### [To do]
Look below for the line that contains "pink hexagon: (24, 23) -> (51, 39), moved" and the line that contains "red semicircle: (23, 41) -> (47, 68), moved", then restate both of them and every line in between, exactly. No picture goes in the copy.

### [Extracted data]
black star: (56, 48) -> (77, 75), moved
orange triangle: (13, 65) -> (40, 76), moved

==

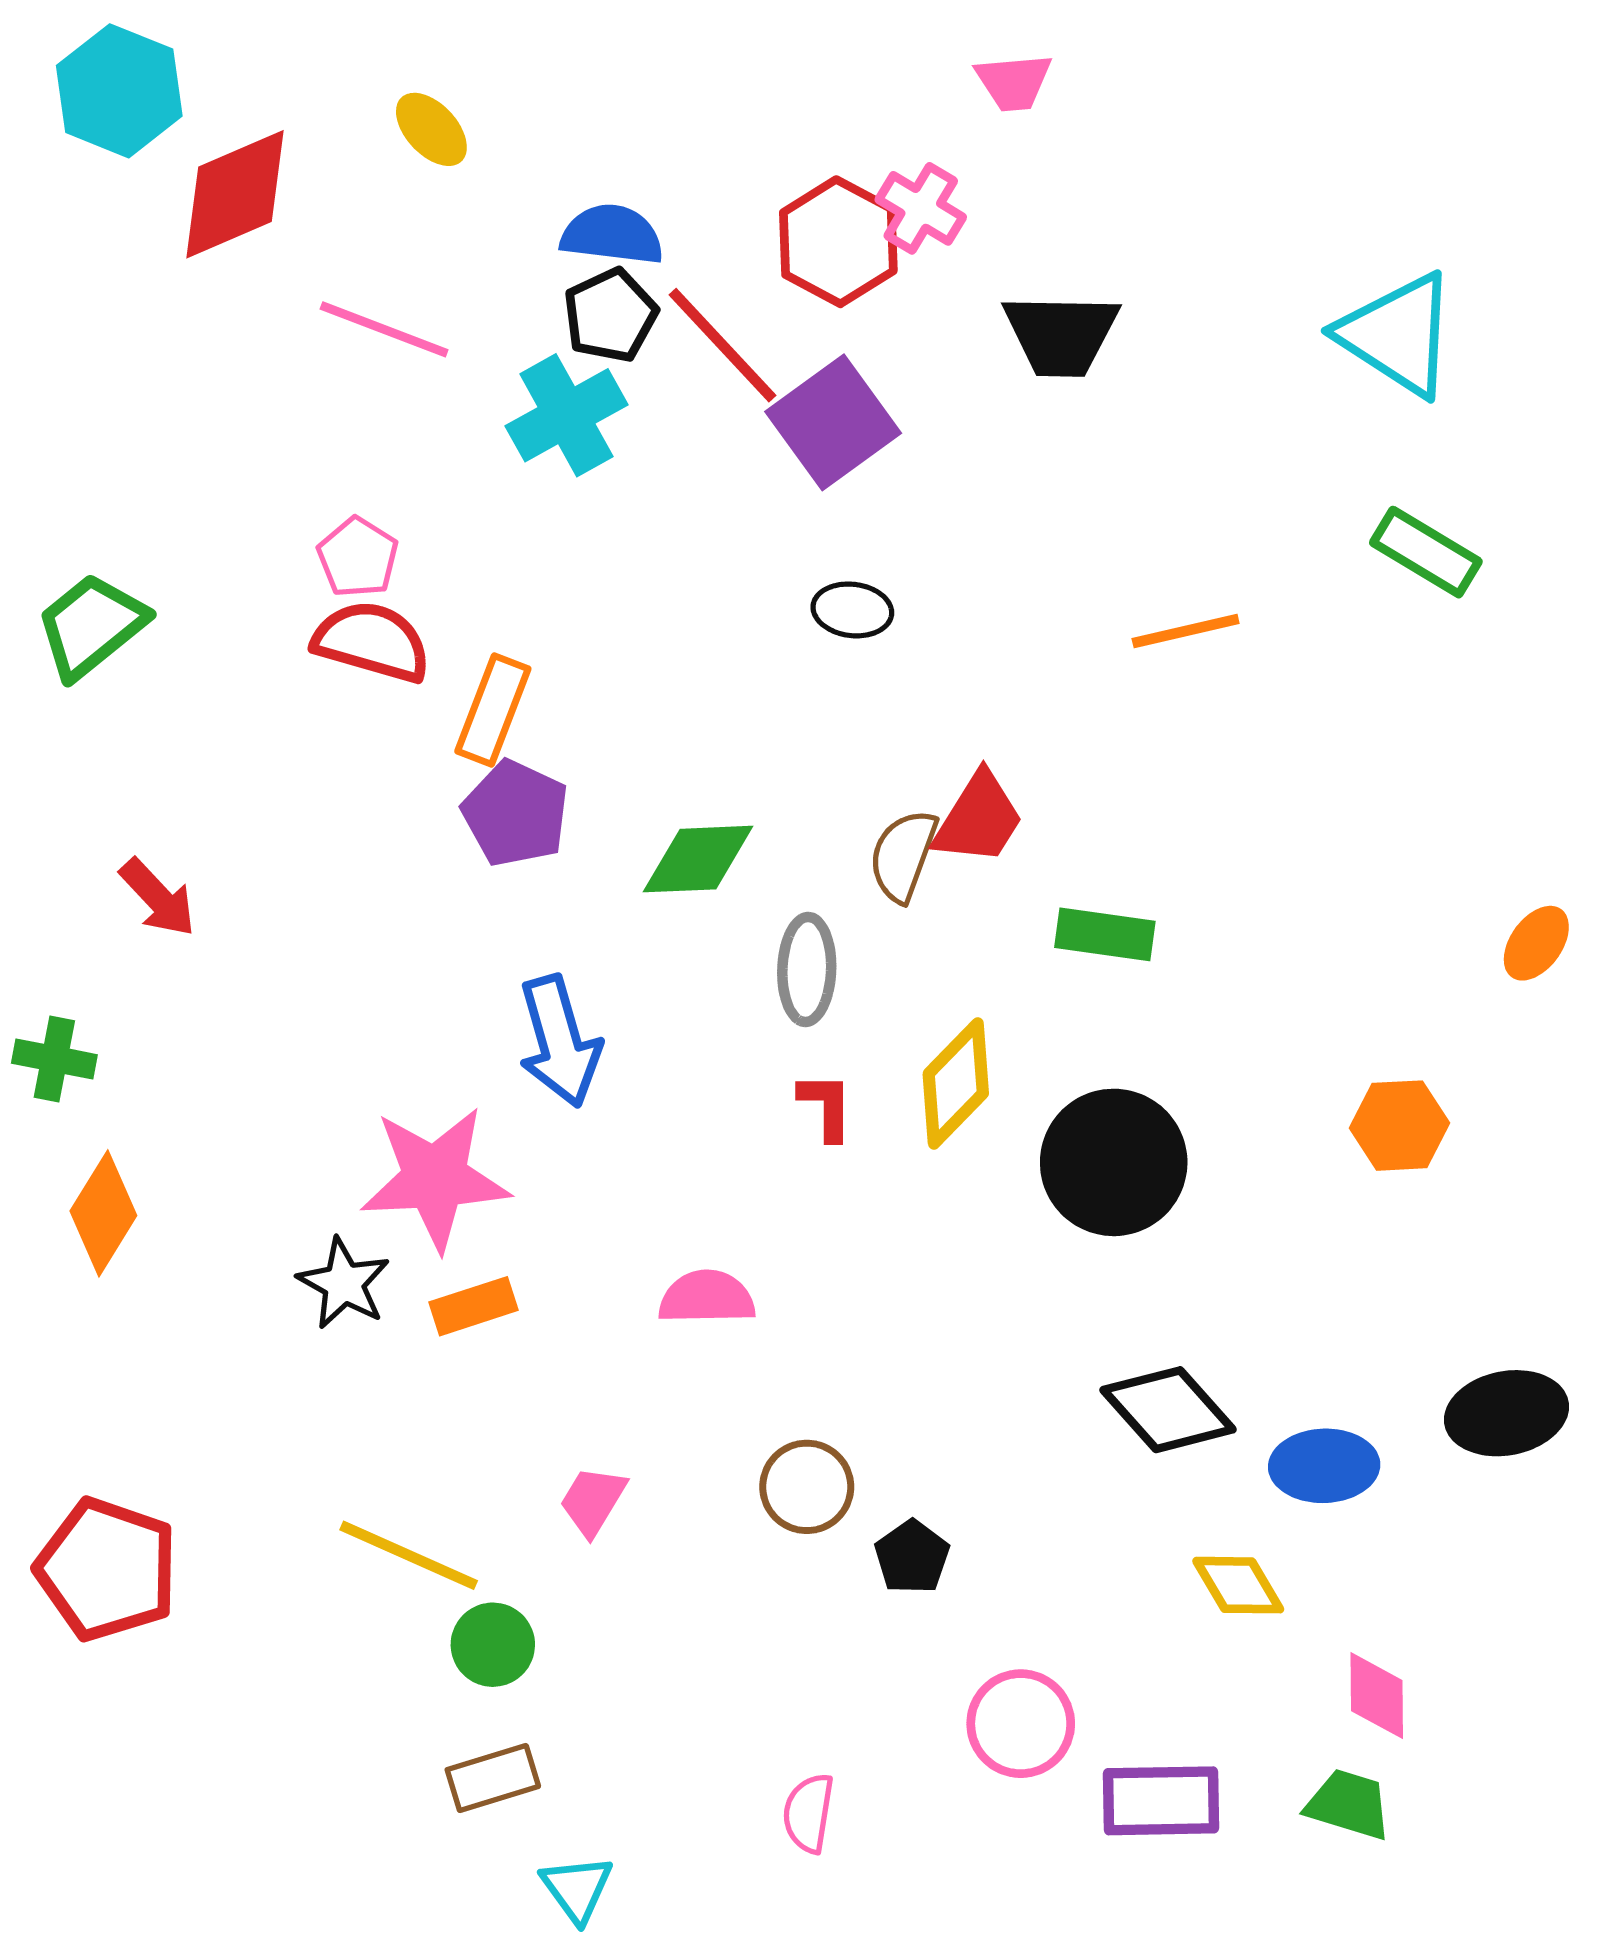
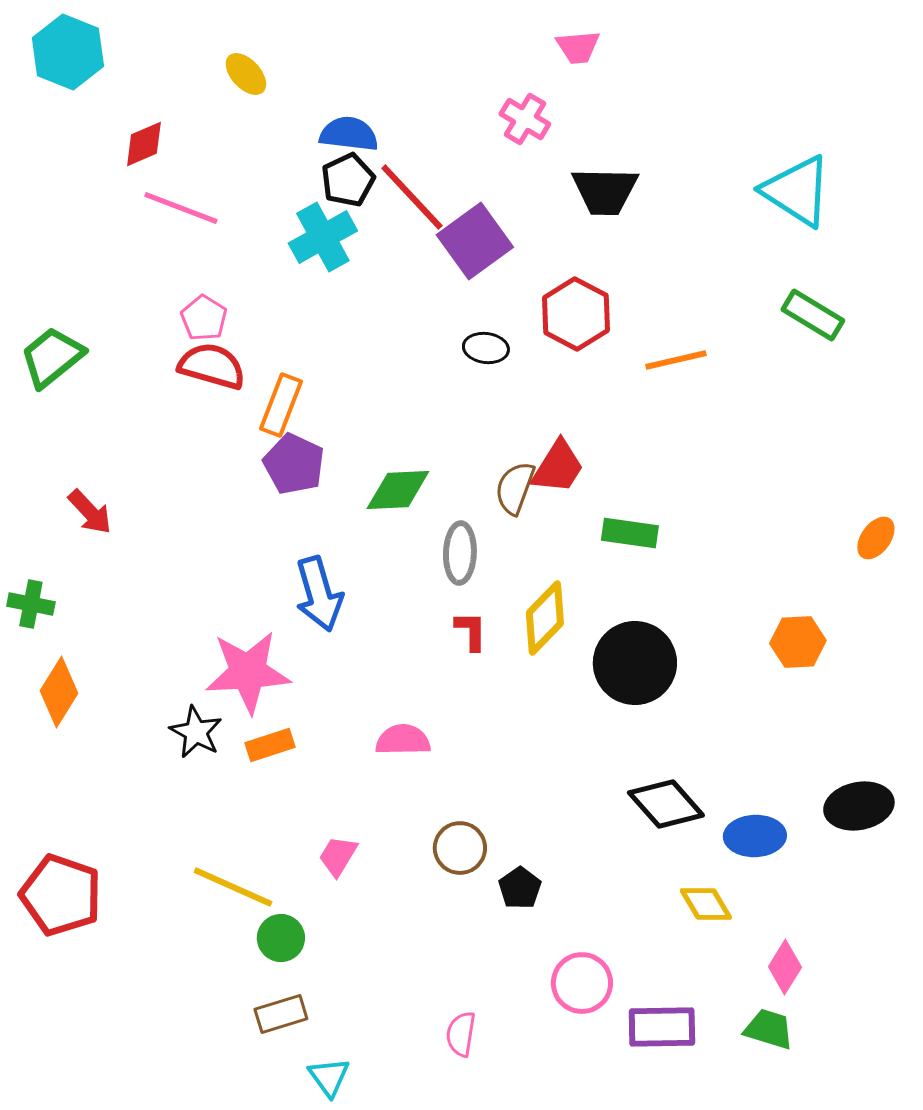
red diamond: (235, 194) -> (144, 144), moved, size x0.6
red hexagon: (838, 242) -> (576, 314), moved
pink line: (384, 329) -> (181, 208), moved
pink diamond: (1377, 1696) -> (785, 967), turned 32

---

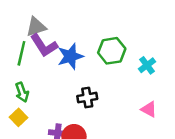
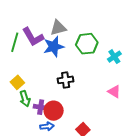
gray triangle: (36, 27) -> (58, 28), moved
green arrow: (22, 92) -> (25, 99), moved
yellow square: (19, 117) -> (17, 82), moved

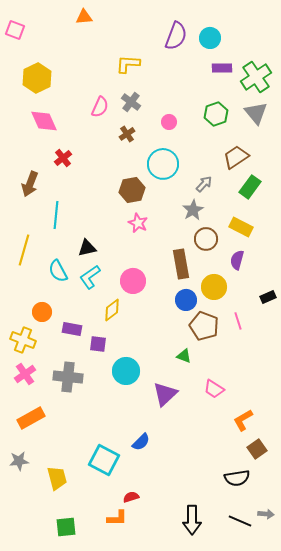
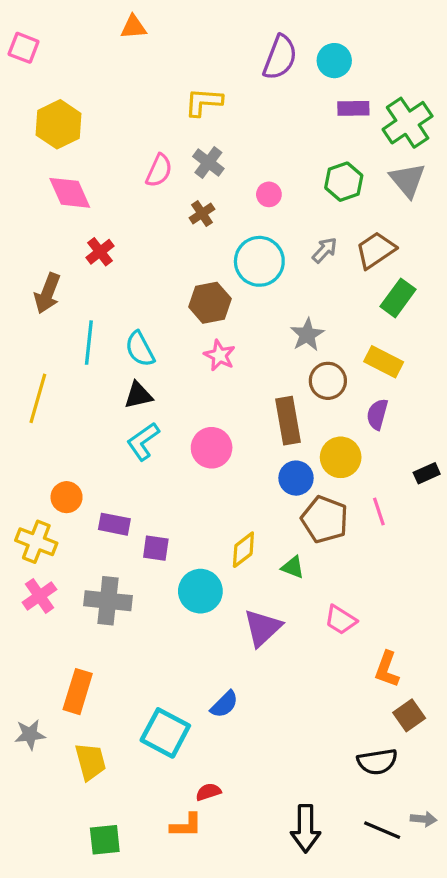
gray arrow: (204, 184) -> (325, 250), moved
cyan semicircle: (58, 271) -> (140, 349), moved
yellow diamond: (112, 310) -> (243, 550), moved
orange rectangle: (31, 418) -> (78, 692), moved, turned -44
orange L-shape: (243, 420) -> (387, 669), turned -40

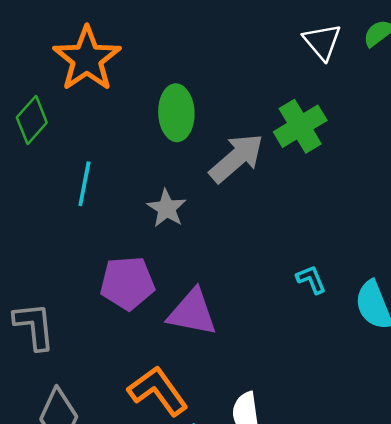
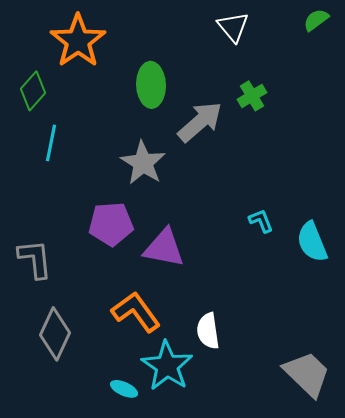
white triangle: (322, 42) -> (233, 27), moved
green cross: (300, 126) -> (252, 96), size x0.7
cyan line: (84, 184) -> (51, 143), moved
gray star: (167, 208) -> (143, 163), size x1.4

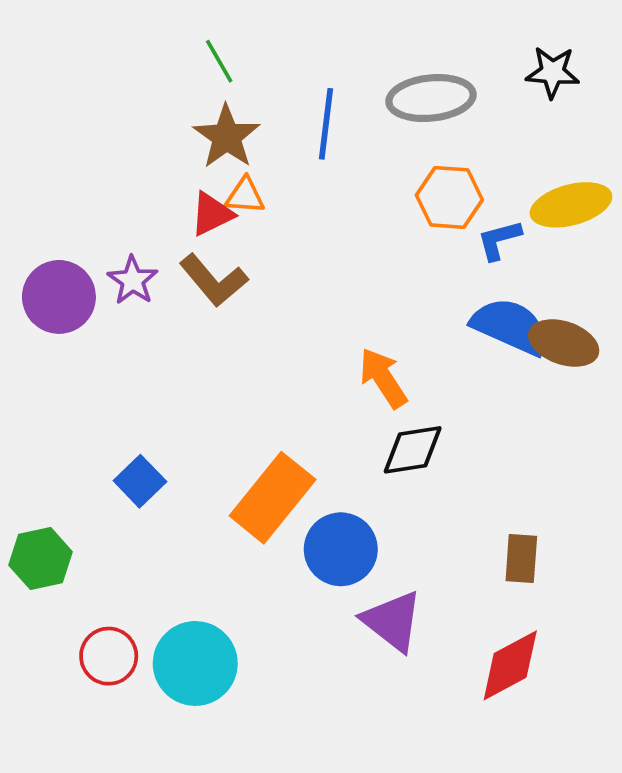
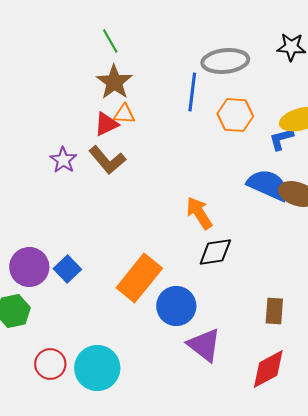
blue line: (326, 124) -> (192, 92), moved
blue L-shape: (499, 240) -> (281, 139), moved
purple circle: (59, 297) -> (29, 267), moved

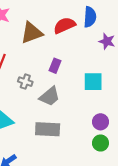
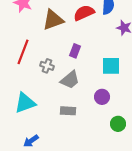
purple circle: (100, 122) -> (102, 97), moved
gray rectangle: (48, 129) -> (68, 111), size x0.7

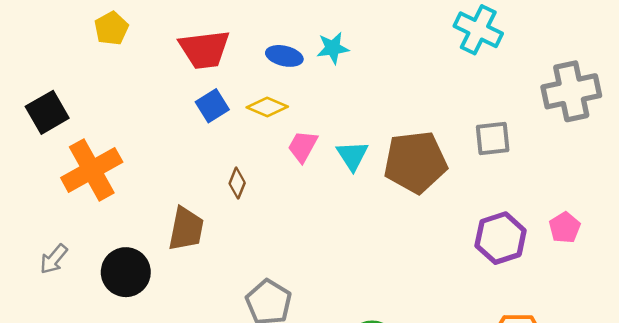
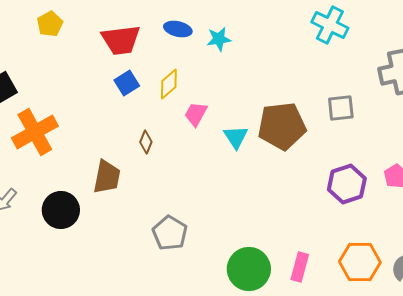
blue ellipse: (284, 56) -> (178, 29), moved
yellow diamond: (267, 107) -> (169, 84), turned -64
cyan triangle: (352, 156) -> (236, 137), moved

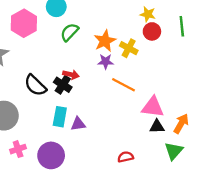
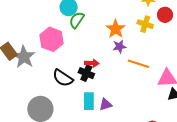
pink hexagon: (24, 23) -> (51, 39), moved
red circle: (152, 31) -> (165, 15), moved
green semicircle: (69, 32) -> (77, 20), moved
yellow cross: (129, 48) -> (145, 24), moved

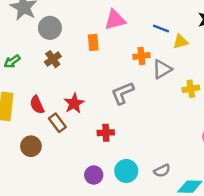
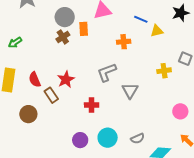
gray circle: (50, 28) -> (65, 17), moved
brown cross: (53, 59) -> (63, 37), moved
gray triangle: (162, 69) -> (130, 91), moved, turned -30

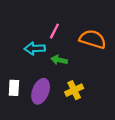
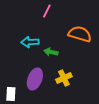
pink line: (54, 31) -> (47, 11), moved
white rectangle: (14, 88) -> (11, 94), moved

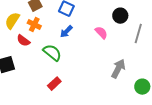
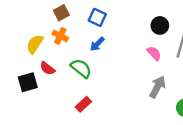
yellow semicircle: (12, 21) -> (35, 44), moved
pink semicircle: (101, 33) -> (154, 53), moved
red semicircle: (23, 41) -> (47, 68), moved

### [Exercise output]
pink hexagon: (24, 23) -> (51, 39), moved
red circle: (152, 31) -> (165, 15), moved
green semicircle: (69, 32) -> (77, 20), moved
yellow cross: (129, 48) -> (145, 24), moved

gray circle: (50, 28) -> (65, 17), moved
brown cross: (53, 59) -> (63, 37), moved
gray triangle: (162, 69) -> (130, 91), moved, turned -30

pink line: (54, 31) -> (47, 11), moved
white rectangle: (14, 88) -> (11, 94), moved

yellow semicircle: (12, 21) -> (35, 44), moved
pink semicircle: (101, 33) -> (154, 53), moved
red semicircle: (23, 41) -> (47, 68), moved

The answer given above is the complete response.